## What you need to do
In the listing below, find the line containing "blue cupcake: 4 -> 1" and the line containing "white cupcake: 2 -> 1". Repeat exactly those two lines and every line between them.

## Extracted information
# # # # #

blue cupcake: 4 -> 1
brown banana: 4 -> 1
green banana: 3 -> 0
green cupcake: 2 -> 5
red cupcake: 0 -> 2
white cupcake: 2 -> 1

# # # # #

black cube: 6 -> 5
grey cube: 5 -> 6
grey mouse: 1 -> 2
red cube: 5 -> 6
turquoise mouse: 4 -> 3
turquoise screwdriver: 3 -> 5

# # # # #

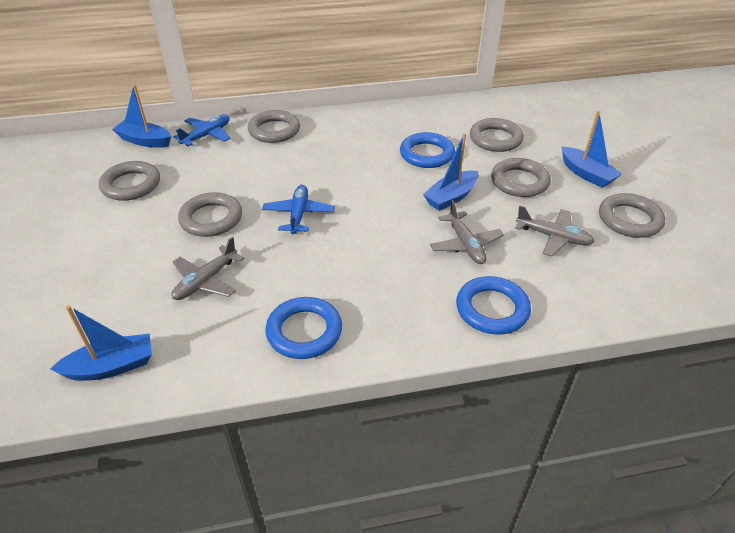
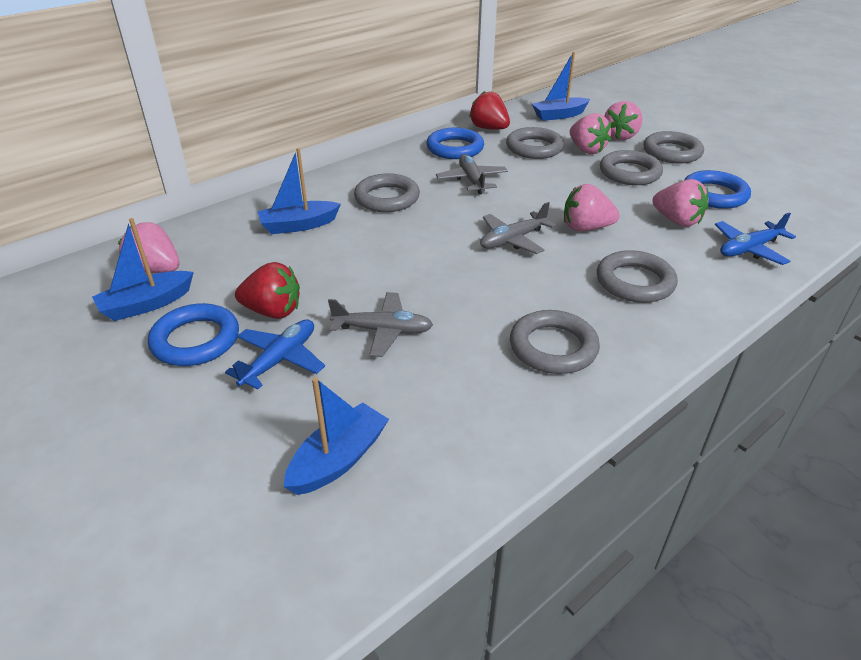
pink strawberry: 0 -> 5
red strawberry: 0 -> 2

# # # # #

## Response to the exercise
blue cupcake: 4 -> 1
brown banana: 4 -> 1
green banana: 3 -> 0
green cupcake: 2 -> 5
red cupcake: 0 -> 2
white cupcake: 2 -> 1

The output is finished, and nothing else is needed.